### Problem requirements
Only the lines from the one containing "studio.png: [524,234,673,377] ->" to the end of the data below belong in the answer, each repeated exactly; no pictures.

### Records provided
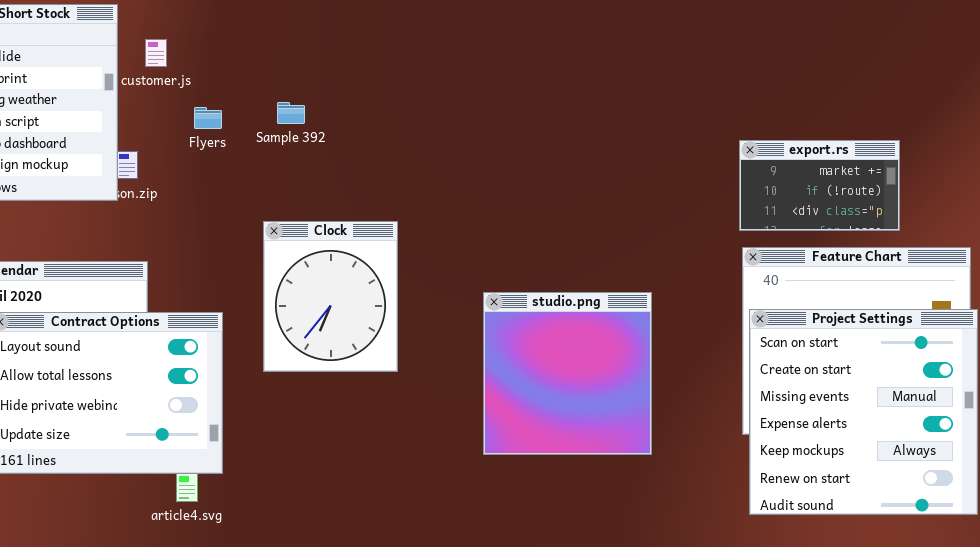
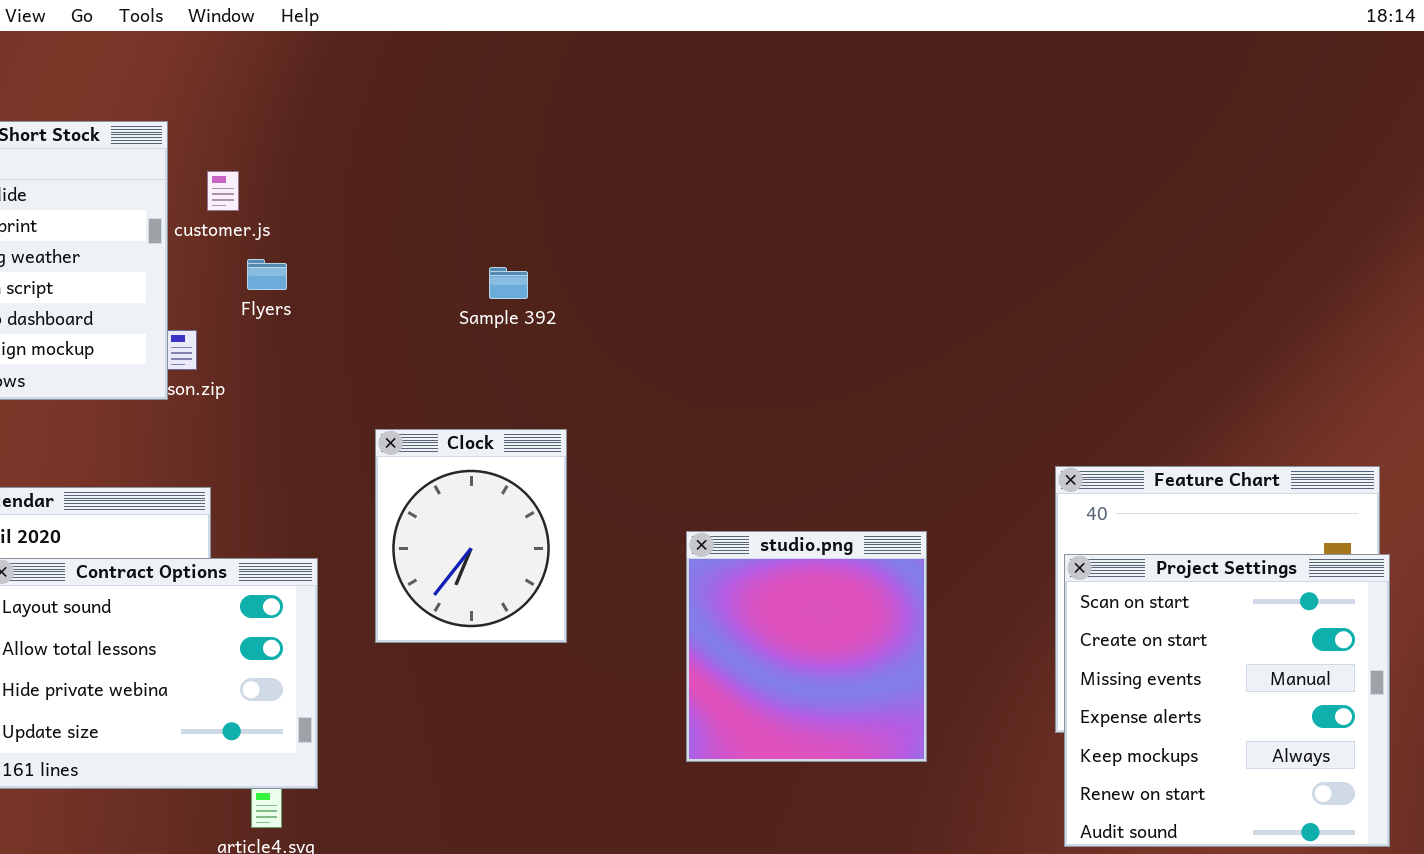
Sample 392: [277,102,305,124] -> [489,267,528,299], moved
Flyers: [194,107,222,129] -> [247,259,287,290], moved
export.rs: [739,140,900,231] -> none, closed

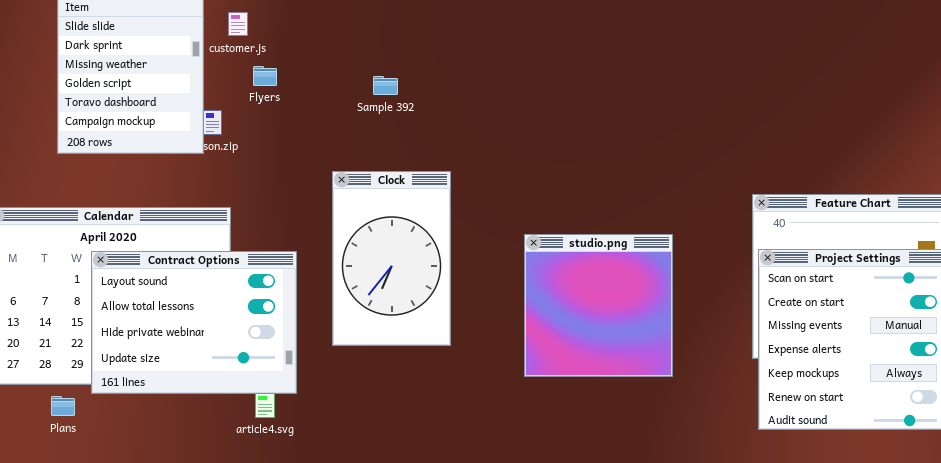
Sample 392: [489,267,528,299] -> [373,76,398,95], moved
Clock: [375,429,567,643] -> [332,171,451,346], resized

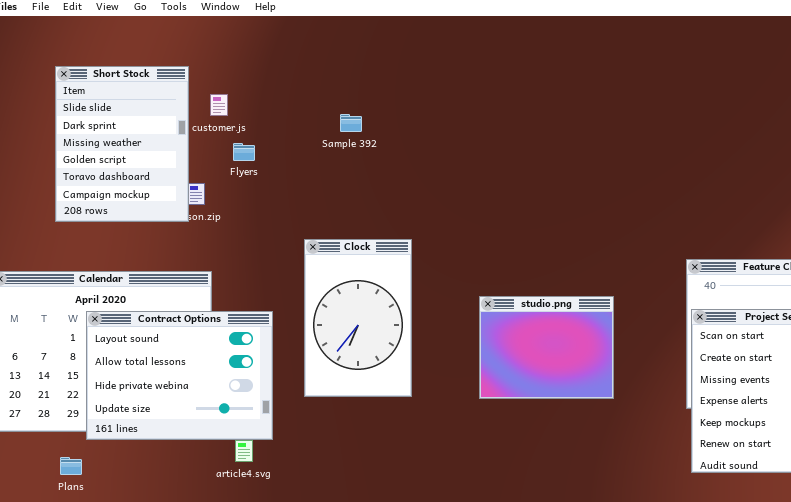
Sample 392: [373,76,398,95] -> [340,114,362,132], moved
studio.png: [524,234,673,377] -> [479,296,614,399], resized
Plans: [51,396,75,416] -> [60,457,82,475], moved

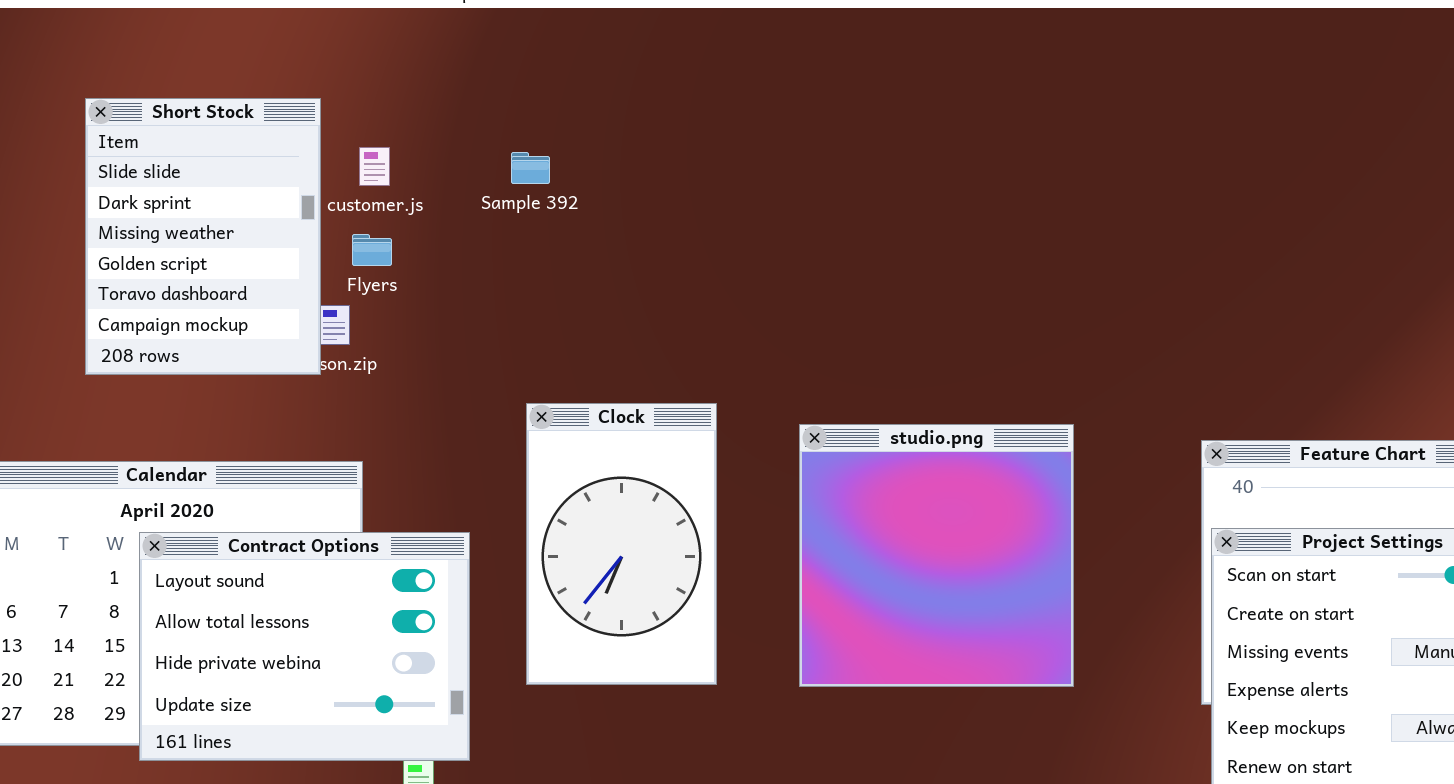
Sample 392: [340,114,362,132] -> [511,152,550,184], moved
Flyers: [233,143,255,161] -> [352,234,392,266], moved
studio.png: [479,296,614,399] -> [799,424,1074,687], resized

### Written answer
studio.png: [524,234,673,377] -> [479,296,614,399], resized
Plans: [51,396,75,416] -> [60,457,82,475], moved

Sample 392: [340,114,362,132] -> [511,152,550,184], moved
Flyers: [233,143,255,161] -> [352,234,392,266], moved
studio.png: [479,296,614,399] -> [799,424,1074,687], resized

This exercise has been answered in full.